**Assigned task**
Please set down each of the lines below once more, exactly, omitting all pictures.

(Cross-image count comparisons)
####

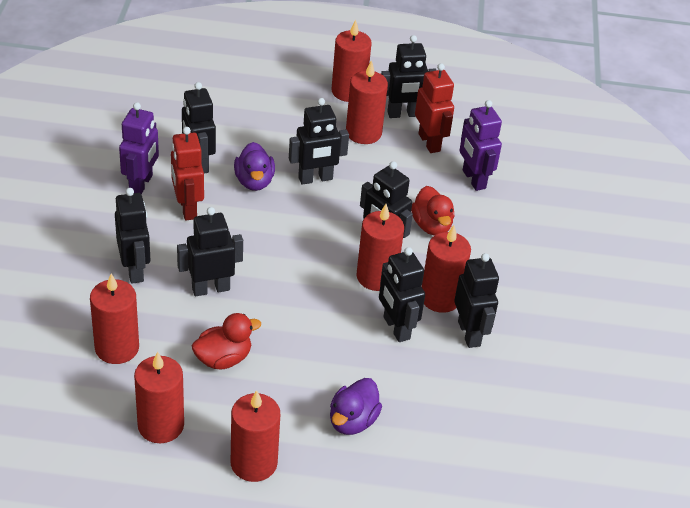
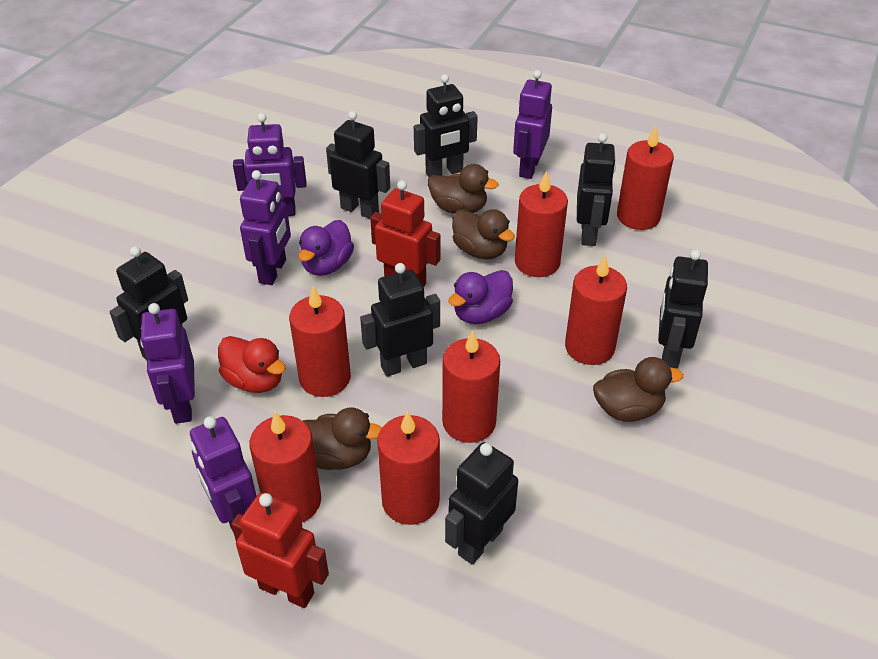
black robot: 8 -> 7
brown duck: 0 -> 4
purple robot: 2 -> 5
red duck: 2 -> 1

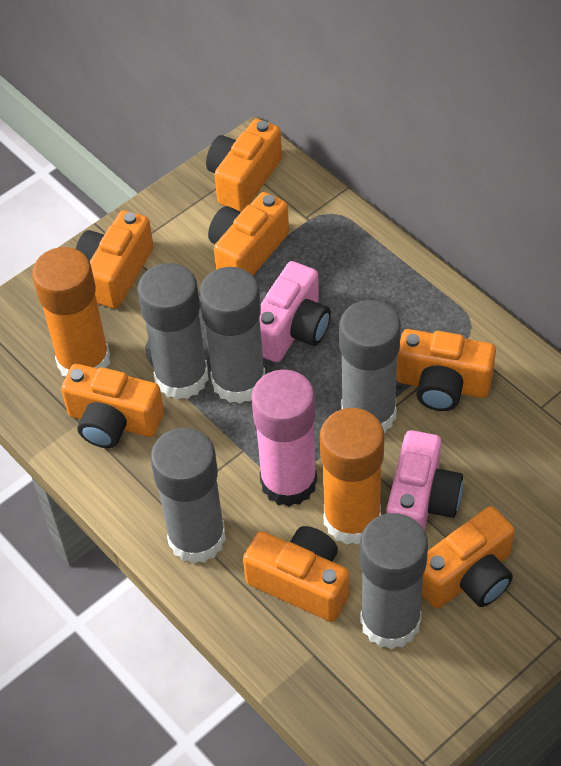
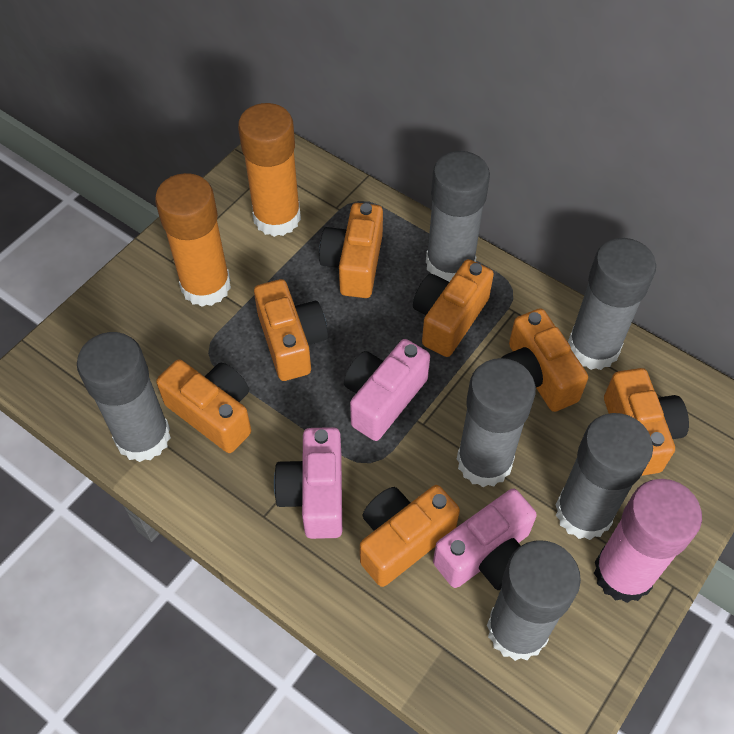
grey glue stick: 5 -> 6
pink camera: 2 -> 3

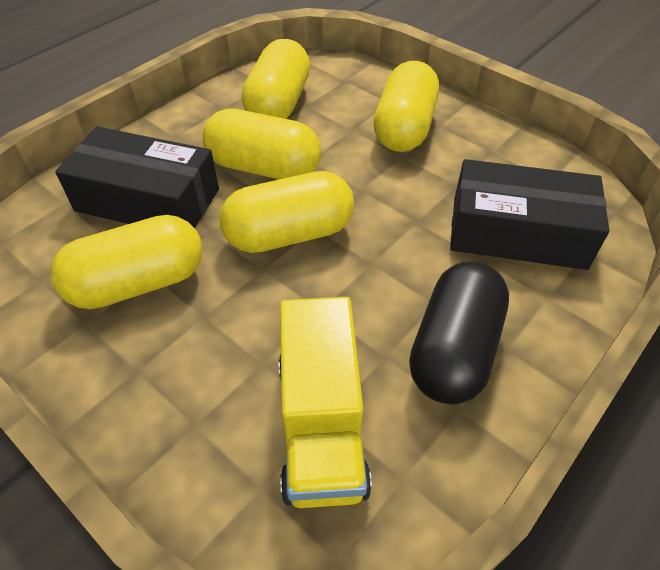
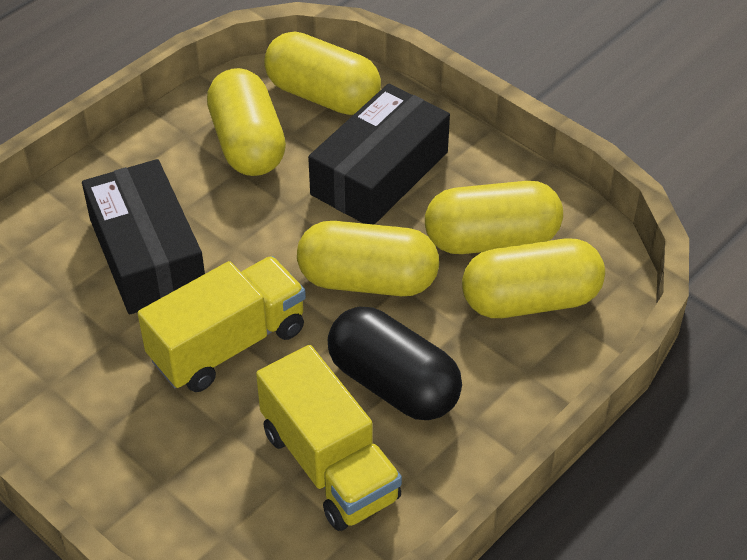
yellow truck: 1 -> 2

####

**Result for this exercise**
black robot: 8 -> 7
brown duck: 0 -> 4
purple robot: 2 -> 5
red duck: 2 -> 1

grey glue stick: 5 -> 6
pink camera: 2 -> 3

yellow truck: 1 -> 2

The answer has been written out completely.